Please gather every line of the data below that contains the string "kern".

(Collected data entries)
━━━━━━━━

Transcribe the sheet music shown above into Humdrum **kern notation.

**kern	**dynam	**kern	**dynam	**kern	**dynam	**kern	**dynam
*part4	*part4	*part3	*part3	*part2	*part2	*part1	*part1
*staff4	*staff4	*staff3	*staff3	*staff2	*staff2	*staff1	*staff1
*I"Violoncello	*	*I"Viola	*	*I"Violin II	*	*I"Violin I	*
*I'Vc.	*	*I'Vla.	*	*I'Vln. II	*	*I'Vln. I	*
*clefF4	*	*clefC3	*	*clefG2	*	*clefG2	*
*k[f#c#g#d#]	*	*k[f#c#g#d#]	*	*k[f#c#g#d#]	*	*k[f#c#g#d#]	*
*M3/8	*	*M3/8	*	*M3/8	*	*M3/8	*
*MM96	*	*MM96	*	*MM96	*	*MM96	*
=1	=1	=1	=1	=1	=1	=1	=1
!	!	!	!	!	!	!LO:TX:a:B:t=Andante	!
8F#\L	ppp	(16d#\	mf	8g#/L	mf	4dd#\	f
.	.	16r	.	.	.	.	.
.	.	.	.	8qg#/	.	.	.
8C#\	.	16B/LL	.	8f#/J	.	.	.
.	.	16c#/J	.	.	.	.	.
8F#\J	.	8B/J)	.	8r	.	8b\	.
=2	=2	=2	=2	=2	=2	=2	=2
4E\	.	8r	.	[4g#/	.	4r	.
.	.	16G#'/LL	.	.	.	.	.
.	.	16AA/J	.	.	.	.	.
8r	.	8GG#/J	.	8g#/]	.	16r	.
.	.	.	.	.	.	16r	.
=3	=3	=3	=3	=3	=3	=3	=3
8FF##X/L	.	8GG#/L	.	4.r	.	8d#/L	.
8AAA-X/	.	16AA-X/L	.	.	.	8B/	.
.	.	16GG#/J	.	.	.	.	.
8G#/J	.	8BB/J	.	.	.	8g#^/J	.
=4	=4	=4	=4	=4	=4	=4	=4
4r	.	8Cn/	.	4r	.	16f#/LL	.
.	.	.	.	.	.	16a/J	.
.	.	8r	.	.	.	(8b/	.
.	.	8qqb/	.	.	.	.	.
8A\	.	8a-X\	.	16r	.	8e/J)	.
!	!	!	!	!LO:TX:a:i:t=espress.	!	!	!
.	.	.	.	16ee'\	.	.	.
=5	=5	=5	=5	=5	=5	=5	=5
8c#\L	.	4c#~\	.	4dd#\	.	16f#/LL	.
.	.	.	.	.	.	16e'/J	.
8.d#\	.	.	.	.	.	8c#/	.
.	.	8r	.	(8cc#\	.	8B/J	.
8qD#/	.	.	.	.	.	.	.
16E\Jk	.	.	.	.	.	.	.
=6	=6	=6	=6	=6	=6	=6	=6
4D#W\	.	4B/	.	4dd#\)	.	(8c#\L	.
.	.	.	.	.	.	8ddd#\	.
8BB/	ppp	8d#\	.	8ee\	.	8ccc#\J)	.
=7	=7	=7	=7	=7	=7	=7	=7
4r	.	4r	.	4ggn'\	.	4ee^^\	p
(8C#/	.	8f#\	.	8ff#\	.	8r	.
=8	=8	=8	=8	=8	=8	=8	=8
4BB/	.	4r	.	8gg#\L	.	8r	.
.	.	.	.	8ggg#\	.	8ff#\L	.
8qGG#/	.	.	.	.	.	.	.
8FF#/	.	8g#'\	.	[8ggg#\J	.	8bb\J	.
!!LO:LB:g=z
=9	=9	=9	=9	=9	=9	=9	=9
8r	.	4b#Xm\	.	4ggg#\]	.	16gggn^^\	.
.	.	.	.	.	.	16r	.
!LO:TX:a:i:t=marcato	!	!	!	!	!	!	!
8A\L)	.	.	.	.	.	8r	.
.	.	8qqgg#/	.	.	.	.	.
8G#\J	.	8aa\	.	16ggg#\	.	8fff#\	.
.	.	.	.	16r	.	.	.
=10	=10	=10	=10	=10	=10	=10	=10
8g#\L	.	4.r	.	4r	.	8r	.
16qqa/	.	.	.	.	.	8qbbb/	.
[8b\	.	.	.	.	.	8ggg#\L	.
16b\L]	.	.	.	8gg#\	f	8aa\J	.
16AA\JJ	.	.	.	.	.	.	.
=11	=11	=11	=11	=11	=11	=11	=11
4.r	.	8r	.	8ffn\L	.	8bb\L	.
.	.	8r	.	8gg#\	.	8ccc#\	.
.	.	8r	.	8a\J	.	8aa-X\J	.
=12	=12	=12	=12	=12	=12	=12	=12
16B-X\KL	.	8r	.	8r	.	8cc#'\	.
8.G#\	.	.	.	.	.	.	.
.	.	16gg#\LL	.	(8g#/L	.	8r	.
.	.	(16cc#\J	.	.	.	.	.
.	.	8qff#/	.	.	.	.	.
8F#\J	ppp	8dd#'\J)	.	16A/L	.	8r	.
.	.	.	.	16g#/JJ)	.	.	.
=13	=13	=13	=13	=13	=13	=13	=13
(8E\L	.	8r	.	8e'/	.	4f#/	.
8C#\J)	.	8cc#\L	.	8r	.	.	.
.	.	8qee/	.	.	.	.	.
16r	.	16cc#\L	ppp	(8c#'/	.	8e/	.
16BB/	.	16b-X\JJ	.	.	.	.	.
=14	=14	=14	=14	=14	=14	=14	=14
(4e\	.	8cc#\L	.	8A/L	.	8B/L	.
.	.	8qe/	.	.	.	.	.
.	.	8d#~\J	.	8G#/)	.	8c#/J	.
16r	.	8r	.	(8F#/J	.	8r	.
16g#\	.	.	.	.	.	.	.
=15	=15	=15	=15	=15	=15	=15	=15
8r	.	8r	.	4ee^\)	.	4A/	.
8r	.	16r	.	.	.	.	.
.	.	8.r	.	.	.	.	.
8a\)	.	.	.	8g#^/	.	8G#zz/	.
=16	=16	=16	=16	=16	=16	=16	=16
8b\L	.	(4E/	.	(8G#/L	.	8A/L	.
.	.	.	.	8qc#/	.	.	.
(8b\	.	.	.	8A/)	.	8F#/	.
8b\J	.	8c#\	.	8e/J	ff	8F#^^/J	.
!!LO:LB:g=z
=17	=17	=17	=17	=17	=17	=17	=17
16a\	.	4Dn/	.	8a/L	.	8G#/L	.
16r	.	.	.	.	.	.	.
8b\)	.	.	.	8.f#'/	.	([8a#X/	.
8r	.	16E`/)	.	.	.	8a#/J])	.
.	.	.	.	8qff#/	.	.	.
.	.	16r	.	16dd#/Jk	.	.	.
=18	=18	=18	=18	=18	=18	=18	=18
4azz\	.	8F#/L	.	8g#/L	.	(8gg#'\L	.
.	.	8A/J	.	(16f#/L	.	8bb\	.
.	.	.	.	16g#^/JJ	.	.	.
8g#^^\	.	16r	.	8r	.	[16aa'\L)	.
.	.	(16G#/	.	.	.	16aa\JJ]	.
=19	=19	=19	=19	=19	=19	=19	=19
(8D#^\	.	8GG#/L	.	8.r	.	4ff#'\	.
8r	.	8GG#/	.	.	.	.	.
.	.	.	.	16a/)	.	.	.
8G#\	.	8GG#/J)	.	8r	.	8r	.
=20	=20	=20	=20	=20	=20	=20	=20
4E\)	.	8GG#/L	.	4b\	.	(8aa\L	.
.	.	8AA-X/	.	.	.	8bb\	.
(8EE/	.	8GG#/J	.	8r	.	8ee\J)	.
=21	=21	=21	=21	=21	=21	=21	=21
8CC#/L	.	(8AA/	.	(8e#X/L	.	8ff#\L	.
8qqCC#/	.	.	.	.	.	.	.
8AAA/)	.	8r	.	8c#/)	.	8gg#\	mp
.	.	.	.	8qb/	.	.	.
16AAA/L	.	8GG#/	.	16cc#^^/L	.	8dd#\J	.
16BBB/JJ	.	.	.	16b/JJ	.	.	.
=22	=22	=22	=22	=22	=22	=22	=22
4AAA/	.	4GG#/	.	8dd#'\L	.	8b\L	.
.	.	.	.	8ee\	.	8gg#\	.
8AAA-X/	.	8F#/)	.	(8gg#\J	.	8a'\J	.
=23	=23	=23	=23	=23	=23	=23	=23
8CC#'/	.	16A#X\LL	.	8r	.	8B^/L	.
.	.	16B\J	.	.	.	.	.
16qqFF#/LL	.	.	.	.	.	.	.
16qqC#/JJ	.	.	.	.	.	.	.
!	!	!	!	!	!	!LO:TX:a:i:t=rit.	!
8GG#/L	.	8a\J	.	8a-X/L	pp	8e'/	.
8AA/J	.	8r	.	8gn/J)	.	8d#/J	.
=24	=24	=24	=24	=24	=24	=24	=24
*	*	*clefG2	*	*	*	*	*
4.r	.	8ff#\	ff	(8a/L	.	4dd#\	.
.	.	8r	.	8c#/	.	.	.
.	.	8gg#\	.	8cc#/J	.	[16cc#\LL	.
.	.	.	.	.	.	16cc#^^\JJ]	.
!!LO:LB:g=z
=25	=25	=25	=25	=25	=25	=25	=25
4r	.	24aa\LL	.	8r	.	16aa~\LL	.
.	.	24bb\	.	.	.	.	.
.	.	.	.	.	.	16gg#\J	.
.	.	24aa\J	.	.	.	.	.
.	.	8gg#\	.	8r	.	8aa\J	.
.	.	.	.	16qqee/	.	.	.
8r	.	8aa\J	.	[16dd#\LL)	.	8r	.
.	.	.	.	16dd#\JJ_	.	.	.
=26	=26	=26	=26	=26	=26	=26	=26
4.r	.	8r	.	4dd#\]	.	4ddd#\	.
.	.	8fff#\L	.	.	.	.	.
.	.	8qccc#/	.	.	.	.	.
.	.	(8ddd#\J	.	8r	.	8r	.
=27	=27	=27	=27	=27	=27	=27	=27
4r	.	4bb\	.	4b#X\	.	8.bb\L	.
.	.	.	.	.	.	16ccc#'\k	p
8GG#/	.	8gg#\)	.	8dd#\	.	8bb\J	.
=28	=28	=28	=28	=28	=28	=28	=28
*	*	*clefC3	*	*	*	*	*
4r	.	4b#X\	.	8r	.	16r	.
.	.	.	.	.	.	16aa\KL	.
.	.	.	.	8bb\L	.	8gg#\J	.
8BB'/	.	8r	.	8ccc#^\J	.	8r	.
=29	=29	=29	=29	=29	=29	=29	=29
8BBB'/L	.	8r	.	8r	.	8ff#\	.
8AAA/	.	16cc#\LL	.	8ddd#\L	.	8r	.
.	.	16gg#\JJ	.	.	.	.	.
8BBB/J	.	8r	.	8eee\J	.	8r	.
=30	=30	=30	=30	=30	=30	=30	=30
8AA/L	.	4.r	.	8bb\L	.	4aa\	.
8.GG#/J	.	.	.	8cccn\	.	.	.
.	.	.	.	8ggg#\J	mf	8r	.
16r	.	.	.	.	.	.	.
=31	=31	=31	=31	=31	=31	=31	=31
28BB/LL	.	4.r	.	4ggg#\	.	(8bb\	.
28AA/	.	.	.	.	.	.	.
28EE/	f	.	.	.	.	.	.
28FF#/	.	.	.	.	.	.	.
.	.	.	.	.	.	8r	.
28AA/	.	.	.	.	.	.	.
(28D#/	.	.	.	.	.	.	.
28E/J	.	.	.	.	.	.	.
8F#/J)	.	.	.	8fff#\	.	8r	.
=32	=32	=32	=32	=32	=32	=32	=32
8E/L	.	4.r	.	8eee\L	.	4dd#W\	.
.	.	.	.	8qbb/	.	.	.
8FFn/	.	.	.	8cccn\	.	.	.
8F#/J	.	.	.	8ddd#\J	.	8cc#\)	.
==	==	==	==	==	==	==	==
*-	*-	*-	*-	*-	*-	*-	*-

━━━━━━━━

The completed task:
Transcribe the sheet music shown above into Humdrum **kern notation.
**kern	**dynam	**kern	**dynam	**kern	**dynam	**kern	**dynam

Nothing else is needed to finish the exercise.